**Activity:** Please copy each line below that contains the word "OPTO".

**Data provided:**
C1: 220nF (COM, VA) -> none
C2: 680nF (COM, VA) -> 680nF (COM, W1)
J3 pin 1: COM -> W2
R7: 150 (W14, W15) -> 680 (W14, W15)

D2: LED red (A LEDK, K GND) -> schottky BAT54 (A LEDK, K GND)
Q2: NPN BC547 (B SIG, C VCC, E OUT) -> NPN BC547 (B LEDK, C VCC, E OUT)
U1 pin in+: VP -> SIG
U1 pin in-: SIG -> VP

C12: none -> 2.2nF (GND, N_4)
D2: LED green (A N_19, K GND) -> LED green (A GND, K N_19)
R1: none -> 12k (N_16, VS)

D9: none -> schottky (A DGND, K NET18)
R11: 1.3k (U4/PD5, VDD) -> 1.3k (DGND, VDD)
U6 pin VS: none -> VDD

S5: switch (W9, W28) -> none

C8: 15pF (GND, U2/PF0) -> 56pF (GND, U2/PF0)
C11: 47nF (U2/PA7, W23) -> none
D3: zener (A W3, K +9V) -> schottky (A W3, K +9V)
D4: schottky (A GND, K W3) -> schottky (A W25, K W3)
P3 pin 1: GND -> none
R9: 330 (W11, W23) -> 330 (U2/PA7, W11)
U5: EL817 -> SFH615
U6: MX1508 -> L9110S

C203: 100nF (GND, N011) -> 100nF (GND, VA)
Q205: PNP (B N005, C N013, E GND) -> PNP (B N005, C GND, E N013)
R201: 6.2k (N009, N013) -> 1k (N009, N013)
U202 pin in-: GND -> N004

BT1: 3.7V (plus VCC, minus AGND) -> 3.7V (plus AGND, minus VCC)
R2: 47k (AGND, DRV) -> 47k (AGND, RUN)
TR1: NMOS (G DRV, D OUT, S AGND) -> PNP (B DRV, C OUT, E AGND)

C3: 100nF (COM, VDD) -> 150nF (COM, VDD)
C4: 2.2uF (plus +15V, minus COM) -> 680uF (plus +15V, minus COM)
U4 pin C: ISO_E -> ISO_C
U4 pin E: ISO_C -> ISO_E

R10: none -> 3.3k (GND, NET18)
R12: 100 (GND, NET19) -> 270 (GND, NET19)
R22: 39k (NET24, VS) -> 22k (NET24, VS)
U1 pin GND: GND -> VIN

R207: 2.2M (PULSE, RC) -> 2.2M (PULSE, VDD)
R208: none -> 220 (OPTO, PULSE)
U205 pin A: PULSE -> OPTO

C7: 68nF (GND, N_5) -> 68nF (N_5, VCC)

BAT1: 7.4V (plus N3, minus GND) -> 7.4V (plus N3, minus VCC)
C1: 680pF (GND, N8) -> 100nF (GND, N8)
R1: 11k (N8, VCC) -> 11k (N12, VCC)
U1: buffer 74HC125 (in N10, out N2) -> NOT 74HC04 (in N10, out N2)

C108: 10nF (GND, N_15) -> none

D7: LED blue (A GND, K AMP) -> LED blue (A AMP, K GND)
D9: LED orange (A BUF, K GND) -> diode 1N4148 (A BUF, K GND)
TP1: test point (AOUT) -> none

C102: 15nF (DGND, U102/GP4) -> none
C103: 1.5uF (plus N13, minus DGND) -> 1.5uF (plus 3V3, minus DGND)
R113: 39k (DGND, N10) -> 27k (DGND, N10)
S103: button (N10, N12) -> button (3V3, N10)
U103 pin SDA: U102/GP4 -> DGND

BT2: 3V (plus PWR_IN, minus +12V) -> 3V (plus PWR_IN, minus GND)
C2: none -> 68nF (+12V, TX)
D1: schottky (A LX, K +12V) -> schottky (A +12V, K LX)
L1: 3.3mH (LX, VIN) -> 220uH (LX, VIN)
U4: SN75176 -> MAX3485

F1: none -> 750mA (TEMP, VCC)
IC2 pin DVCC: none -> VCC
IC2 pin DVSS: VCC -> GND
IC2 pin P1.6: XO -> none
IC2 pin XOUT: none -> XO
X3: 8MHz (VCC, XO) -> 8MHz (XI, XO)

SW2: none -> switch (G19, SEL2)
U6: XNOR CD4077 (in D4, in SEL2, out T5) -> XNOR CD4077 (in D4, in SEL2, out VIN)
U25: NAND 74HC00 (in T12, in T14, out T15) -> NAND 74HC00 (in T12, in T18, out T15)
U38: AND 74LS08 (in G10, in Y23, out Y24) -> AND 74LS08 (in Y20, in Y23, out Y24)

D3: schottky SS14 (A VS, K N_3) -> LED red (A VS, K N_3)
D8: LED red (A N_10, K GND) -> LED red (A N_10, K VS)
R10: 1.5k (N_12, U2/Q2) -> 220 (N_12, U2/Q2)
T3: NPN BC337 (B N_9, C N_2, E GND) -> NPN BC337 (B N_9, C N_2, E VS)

**Output:**
R208: none -> 220 (OPTO, PULSE)
U205 pin A: PULSE -> OPTO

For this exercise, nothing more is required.